───── Provided data ─────
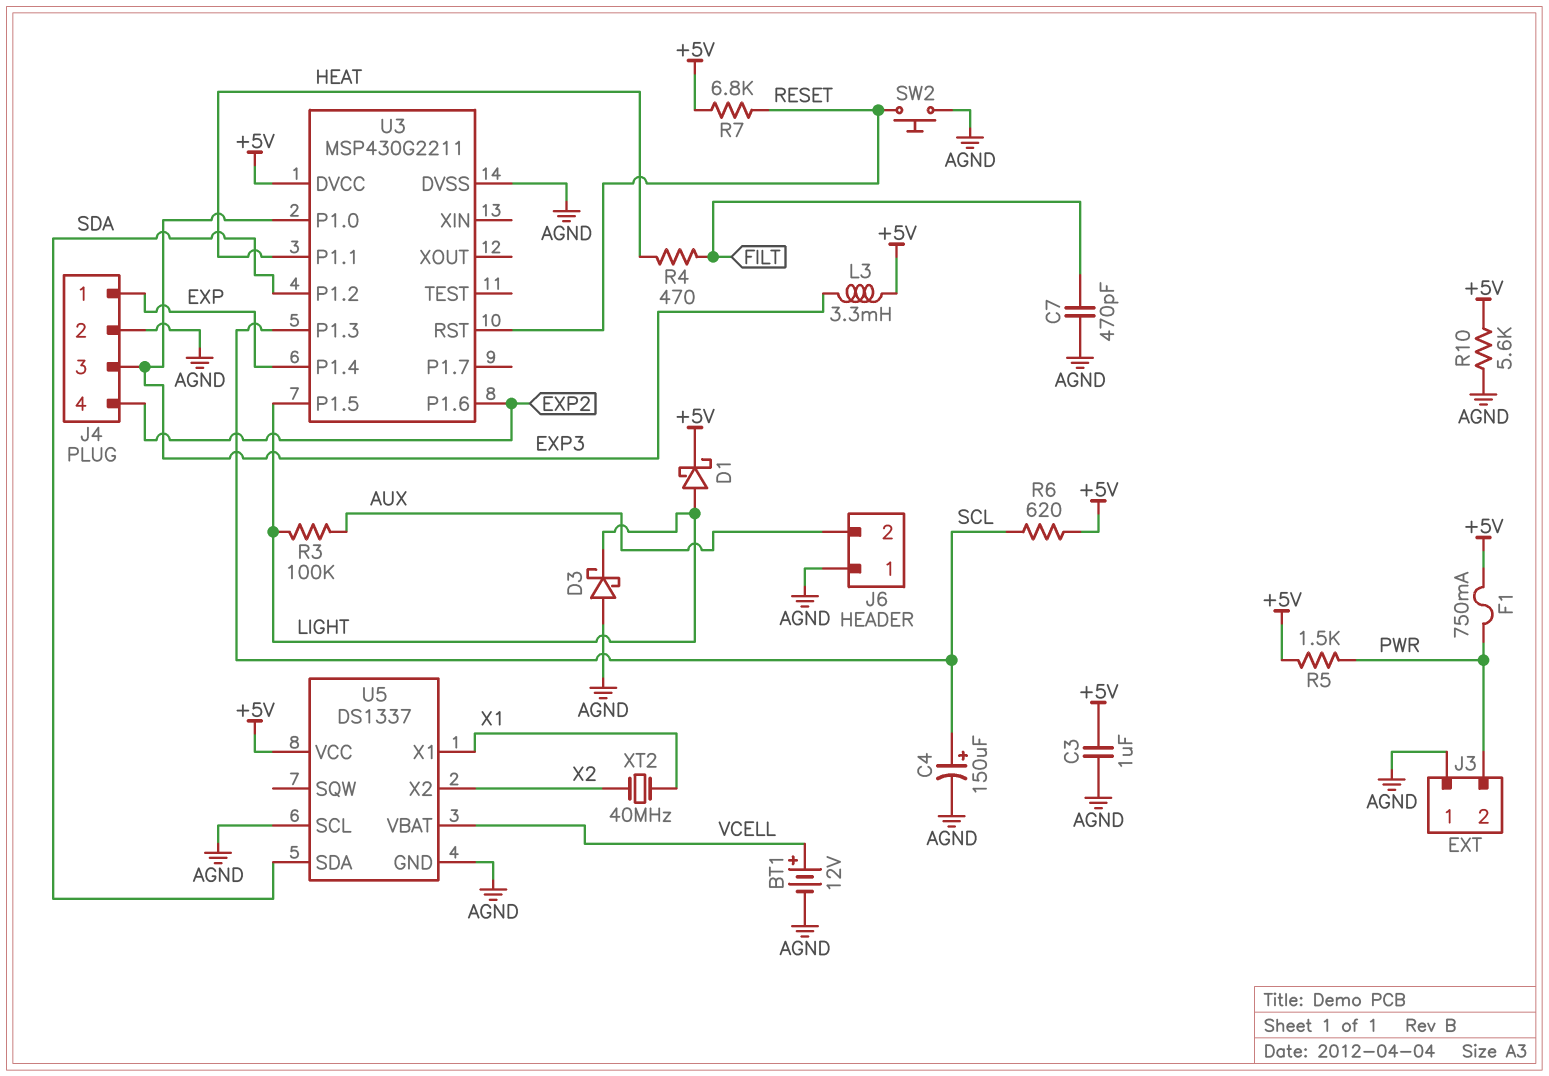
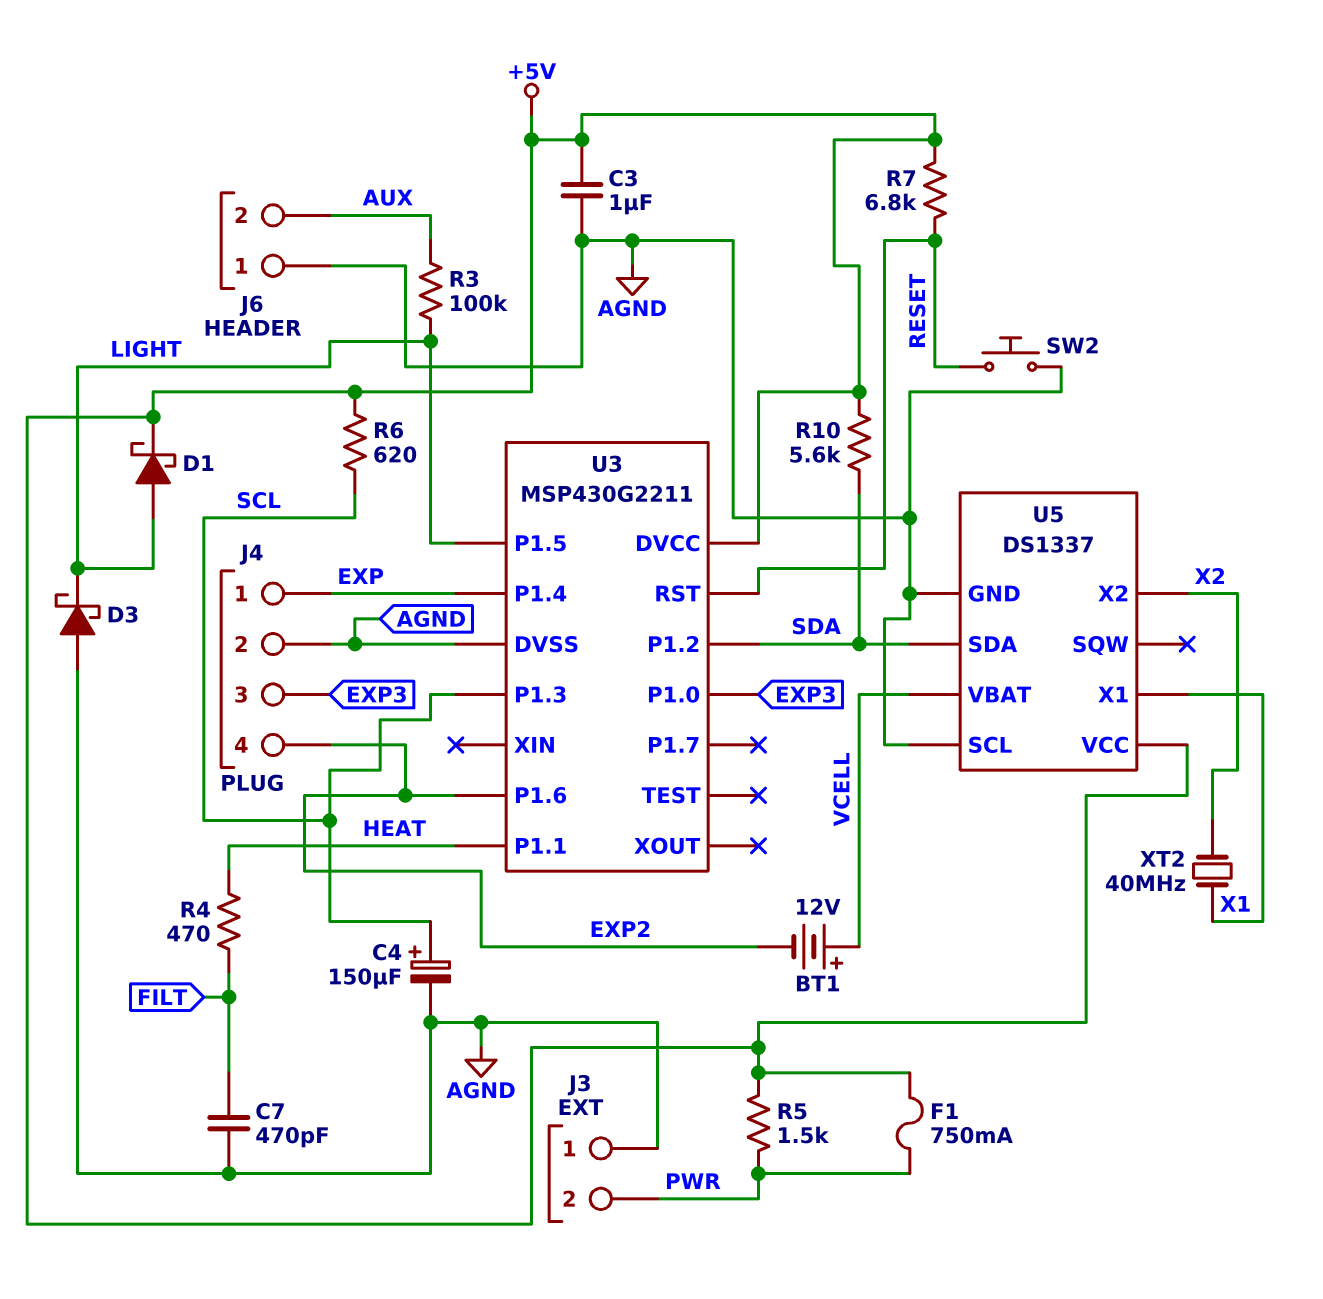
BT1: 12V (plus VCELL, minus AGND) -> 12V (plus VCELL, minus EXP2)
L3: 3.3mH (+5V, EXP3) -> none
R10: 5.6k (+5V, AGND) -> 5.6k (+5V, SDA)

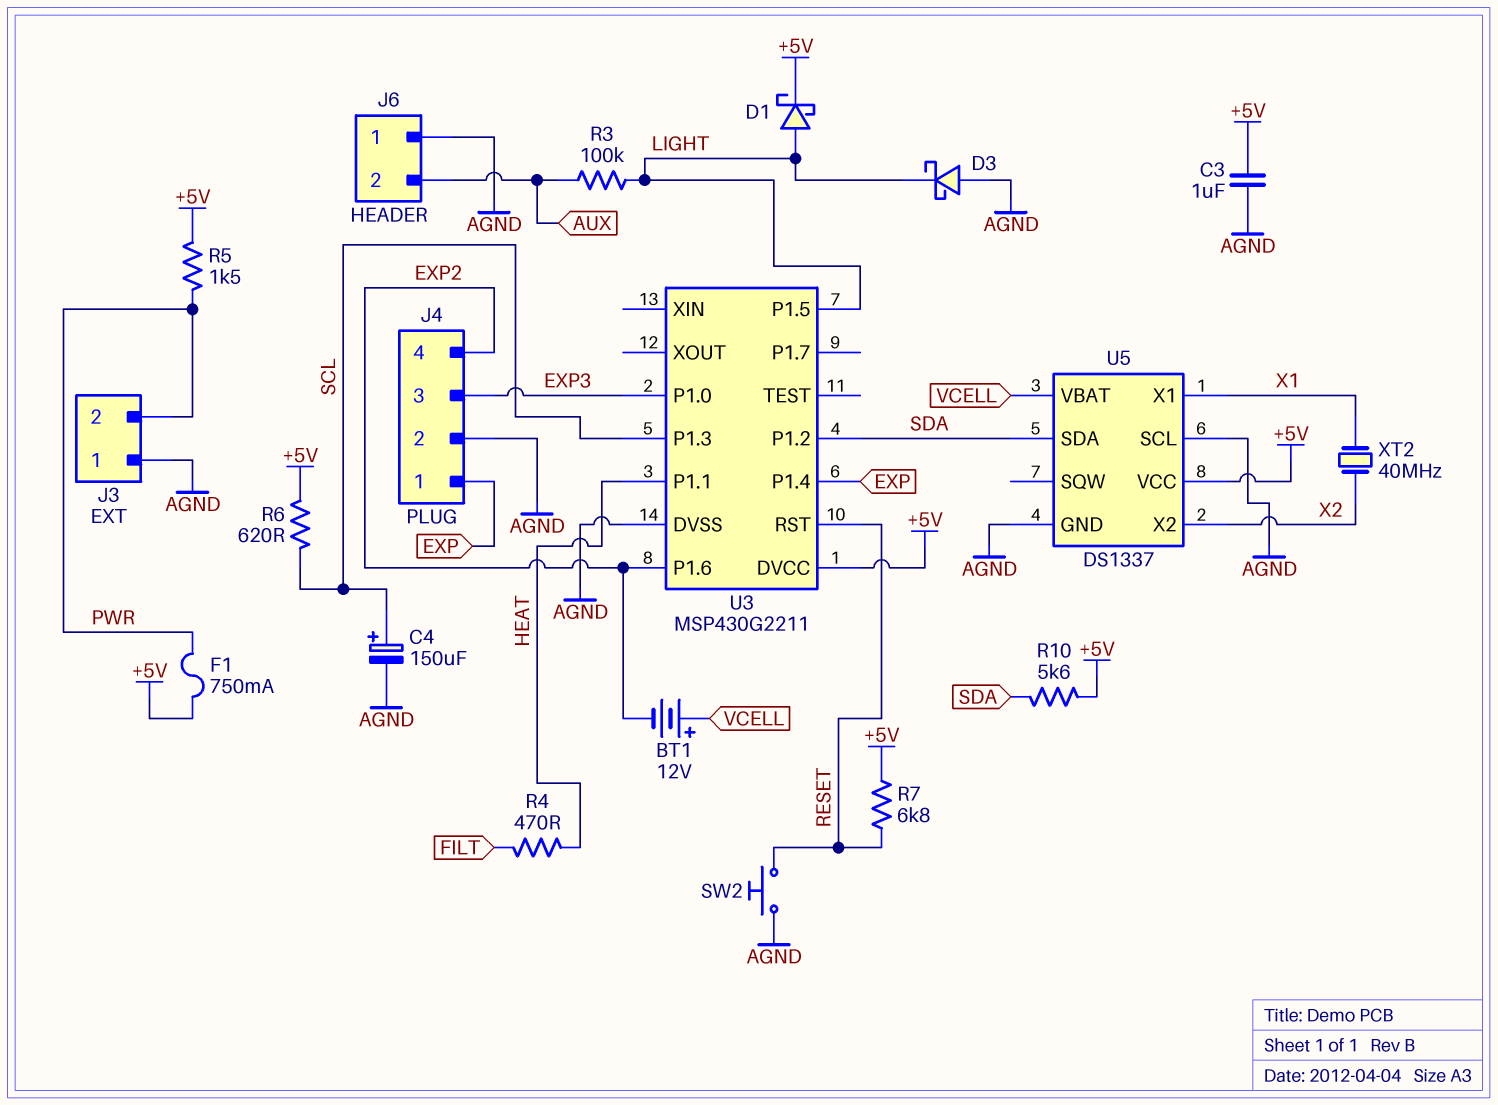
C7: 470pF (AGND, FILT) -> none

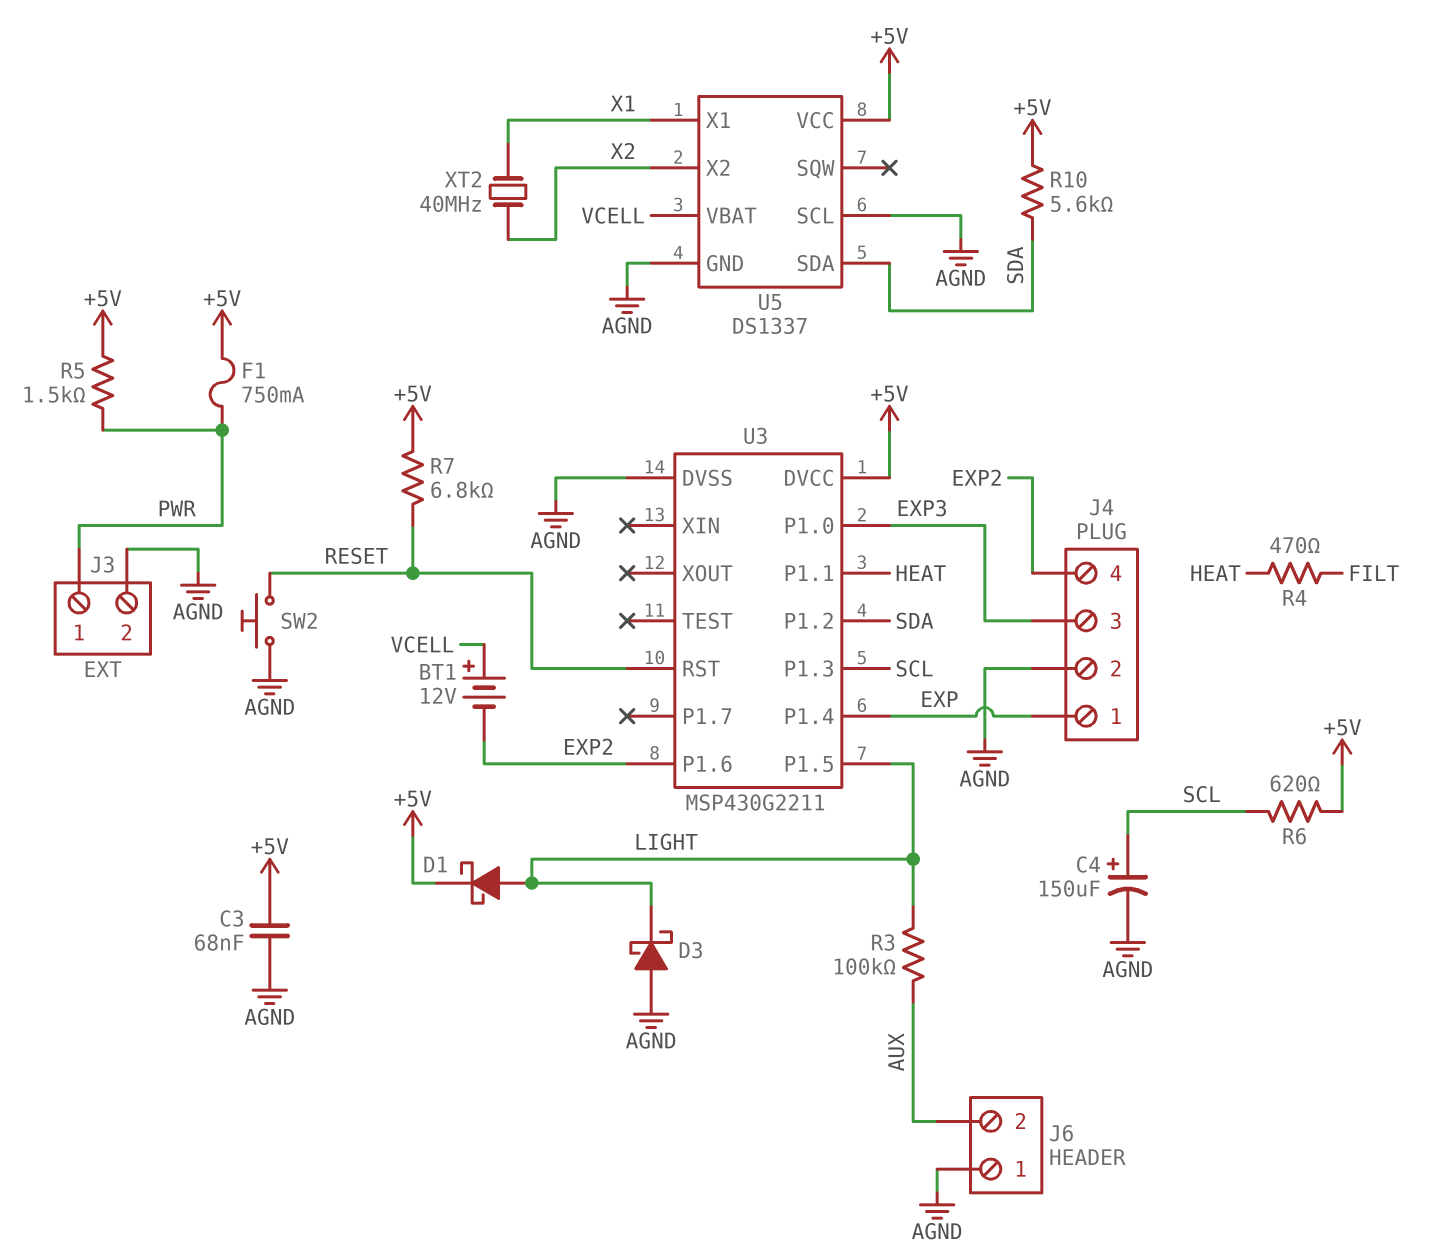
C3: 1uF (+5V, AGND) -> 68nF (+5V, AGND)
J3 pin 1: AGND -> PWR
J3 pin 2: PWR -> AGND

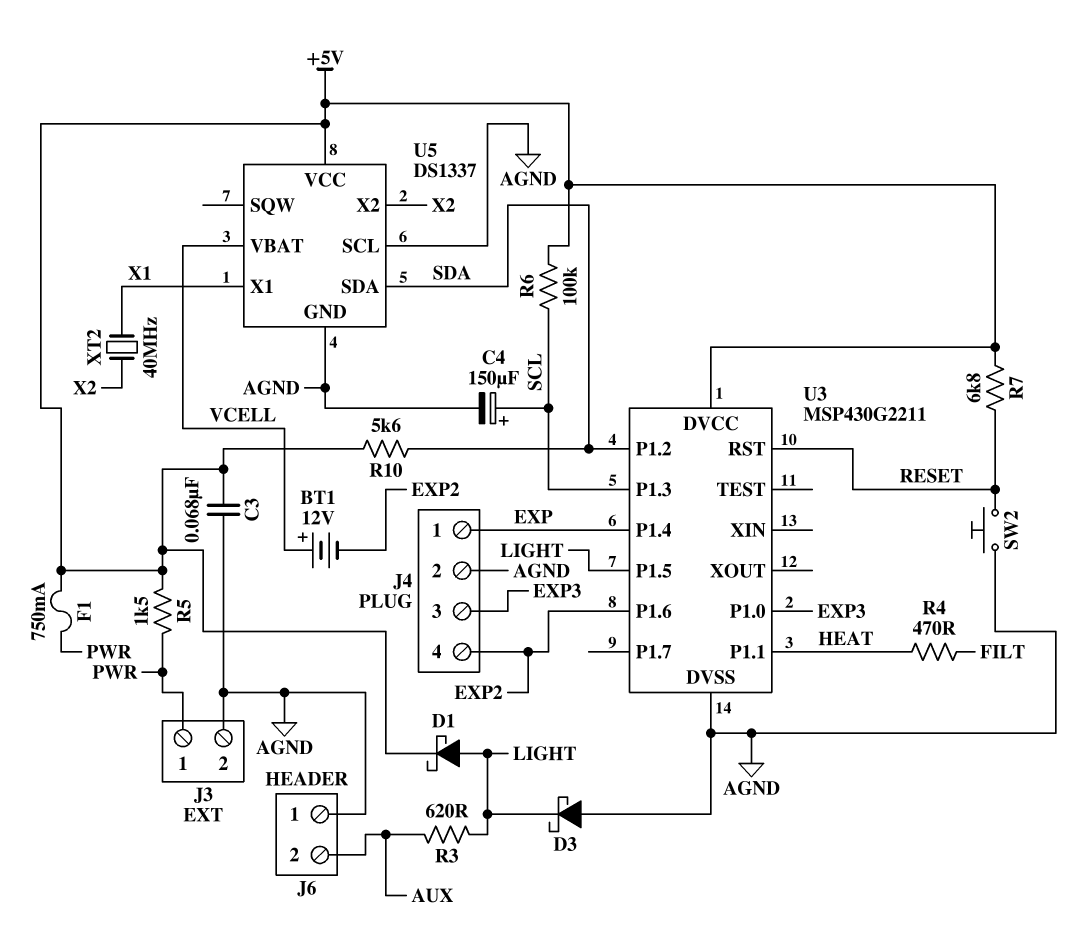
R3: 100k (AUX, LIGHT) -> 620 (AUX, LIGHT)
R6: 620 (+5V, SCL) -> 100k (+5V, SCL)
─────
Instructions for the task> Your task is to transcribe, exactly and without additions, every line from the one that contains "L3: 3.3mH (+5V, EXP3) -> none" to the end of the entries above, both included. Omit all pictures.

Response to this exercise>
L3: 3.3mH (+5V, EXP3) -> none
R10: 5.6k (+5V, AGND) -> 5.6k (+5V, SDA)

C7: 470pF (AGND, FILT) -> none

C3: 1uF (+5V, AGND) -> 68nF (+5V, AGND)
J3 pin 1: AGND -> PWR
J3 pin 2: PWR -> AGND

R3: 100k (AUX, LIGHT) -> 620 (AUX, LIGHT)
R6: 620 (+5V, SCL) -> 100k (+5V, SCL)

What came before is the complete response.